INFORMATION GIVEN:
BEGIN
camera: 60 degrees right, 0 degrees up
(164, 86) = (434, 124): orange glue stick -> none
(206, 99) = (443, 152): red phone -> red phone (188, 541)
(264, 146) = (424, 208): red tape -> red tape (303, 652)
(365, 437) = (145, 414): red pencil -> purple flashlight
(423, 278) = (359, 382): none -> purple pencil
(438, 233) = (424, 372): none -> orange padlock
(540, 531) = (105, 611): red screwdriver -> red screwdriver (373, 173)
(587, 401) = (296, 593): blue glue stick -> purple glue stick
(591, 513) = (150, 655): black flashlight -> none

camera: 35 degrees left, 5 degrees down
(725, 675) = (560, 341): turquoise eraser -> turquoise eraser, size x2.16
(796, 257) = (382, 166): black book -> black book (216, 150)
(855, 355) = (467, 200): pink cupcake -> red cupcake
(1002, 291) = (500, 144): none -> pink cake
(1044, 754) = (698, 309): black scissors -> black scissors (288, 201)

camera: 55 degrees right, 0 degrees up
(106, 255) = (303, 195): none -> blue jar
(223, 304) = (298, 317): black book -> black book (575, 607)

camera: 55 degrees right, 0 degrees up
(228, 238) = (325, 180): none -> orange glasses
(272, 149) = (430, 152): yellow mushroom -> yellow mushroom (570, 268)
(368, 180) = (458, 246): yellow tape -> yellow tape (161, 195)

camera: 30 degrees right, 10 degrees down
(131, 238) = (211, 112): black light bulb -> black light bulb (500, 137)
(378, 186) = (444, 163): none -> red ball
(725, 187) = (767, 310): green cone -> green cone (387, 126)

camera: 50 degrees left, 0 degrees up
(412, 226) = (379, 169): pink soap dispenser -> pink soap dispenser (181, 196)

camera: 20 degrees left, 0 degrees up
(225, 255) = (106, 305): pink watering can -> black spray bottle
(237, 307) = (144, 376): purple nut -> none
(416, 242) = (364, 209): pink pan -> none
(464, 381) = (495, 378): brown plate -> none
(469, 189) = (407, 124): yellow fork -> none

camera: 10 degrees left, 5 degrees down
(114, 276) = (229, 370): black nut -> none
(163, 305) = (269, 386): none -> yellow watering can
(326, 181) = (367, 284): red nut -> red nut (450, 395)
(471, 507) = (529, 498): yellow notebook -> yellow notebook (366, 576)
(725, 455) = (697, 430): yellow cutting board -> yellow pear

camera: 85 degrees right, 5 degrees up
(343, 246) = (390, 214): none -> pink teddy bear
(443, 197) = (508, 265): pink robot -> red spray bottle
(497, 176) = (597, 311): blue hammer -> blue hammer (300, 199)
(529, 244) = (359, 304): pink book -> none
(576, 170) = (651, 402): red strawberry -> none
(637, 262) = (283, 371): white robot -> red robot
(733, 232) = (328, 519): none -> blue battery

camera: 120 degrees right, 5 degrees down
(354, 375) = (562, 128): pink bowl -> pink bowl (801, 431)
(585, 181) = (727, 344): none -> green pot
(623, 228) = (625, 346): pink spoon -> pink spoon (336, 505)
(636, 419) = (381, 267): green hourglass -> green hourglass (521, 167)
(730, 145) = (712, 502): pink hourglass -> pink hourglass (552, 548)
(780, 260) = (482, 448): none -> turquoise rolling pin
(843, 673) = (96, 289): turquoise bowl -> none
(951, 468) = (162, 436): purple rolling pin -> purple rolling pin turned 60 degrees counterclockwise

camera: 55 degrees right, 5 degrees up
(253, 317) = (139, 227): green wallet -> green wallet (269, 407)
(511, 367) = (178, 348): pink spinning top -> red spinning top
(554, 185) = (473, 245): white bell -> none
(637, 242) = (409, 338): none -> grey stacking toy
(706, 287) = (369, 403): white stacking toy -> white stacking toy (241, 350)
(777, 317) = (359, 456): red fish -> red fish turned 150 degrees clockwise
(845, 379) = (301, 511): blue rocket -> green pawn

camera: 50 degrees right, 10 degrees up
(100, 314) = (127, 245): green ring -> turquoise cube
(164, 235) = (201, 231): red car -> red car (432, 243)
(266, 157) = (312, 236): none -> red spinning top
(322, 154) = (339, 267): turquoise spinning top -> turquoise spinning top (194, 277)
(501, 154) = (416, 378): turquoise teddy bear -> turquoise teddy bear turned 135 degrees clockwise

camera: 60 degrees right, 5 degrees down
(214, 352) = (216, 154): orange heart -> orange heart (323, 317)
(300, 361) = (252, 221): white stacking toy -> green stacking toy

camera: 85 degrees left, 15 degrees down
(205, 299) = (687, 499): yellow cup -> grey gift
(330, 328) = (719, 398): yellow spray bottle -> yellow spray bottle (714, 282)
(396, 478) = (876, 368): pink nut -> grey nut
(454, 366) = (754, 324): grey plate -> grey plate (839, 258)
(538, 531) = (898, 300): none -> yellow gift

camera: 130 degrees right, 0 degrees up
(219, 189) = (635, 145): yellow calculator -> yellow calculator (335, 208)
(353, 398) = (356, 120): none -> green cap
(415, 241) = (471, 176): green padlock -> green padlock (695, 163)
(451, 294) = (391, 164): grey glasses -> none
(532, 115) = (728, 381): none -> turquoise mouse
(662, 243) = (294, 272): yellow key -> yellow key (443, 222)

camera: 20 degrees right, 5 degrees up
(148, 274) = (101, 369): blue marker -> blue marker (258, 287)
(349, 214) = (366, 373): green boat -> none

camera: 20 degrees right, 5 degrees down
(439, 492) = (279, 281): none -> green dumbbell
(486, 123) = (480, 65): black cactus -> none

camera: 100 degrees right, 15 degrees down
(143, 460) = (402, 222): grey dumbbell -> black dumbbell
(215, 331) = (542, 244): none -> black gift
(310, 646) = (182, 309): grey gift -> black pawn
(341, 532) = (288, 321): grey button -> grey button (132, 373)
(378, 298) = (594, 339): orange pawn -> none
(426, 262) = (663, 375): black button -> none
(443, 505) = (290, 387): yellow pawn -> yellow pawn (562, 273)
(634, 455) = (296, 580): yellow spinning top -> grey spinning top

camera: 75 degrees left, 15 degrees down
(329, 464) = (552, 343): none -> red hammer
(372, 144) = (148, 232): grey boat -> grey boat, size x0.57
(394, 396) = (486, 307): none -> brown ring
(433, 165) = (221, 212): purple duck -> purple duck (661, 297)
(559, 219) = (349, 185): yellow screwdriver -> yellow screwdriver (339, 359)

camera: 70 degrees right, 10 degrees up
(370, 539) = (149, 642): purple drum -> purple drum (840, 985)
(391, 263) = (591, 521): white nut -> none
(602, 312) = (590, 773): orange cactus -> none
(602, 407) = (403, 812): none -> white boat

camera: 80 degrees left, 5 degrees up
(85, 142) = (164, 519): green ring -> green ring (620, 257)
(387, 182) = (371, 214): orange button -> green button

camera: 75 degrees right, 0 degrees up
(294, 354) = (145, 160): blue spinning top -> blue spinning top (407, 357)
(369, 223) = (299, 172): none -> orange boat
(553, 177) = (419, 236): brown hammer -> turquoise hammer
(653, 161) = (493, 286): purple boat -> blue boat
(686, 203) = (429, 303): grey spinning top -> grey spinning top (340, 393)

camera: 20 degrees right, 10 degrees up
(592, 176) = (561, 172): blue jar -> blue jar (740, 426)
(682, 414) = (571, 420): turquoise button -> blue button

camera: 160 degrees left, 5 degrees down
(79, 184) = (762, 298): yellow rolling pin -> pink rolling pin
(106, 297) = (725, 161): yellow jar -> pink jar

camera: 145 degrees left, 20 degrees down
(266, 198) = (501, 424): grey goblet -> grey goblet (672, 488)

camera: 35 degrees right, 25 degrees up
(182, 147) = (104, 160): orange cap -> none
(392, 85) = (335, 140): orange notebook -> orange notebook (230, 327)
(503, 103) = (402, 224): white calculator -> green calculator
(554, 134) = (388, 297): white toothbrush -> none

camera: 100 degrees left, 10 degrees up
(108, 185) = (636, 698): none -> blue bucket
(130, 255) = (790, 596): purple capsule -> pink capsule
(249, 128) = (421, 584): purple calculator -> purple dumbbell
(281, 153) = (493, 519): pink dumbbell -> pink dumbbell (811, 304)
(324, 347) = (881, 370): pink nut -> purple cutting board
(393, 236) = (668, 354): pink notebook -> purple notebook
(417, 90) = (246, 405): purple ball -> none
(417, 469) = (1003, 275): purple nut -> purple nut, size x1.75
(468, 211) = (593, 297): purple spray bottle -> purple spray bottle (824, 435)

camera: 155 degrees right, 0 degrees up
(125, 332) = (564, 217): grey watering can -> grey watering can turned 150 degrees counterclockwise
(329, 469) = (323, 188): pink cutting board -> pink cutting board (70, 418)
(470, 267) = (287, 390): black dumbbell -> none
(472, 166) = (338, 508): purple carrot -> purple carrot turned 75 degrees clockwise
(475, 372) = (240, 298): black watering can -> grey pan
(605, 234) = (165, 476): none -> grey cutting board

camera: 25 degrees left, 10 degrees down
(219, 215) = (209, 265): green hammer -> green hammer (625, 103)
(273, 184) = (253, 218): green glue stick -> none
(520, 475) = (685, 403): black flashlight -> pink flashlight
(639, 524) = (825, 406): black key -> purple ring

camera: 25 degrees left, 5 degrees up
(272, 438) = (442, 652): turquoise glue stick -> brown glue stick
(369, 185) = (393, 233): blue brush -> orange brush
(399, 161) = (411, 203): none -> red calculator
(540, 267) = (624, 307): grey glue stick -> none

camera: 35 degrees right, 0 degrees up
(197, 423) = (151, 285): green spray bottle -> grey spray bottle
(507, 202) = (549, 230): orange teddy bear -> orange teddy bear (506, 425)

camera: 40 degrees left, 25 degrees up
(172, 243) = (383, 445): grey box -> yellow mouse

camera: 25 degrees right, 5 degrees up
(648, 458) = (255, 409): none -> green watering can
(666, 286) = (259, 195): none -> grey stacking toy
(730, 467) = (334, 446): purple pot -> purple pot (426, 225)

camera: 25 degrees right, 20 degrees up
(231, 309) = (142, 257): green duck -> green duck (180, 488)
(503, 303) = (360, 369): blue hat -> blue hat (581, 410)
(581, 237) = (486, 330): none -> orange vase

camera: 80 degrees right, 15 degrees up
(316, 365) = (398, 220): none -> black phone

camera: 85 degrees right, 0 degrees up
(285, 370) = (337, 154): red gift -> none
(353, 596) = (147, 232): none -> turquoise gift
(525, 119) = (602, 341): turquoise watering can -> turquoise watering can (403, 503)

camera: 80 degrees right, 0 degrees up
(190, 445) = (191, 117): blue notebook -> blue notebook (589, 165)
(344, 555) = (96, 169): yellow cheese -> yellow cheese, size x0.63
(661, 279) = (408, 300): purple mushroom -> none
END
ASSIGNED TASK: Only the lines from the one containing "camera: 85 degrees right, 0 degrees up" through the last line of the records are to be set down, exactly as they appear.

OUTPUT BELOW:
camera: 85 degrees right, 0 degrees up
(285, 370) = (337, 154): red gift -> none
(353, 596) = (147, 232): none -> turquoise gift
(525, 119) = (602, 341): turquoise watering can -> turquoise watering can (403, 503)

camera: 80 degrees right, 0 degrees up
(190, 445) = (191, 117): blue notebook -> blue notebook (589, 165)
(344, 555) = (96, 169): yellow cheese -> yellow cheese, size x0.63
(661, 279) = (408, 300): purple mushroom -> none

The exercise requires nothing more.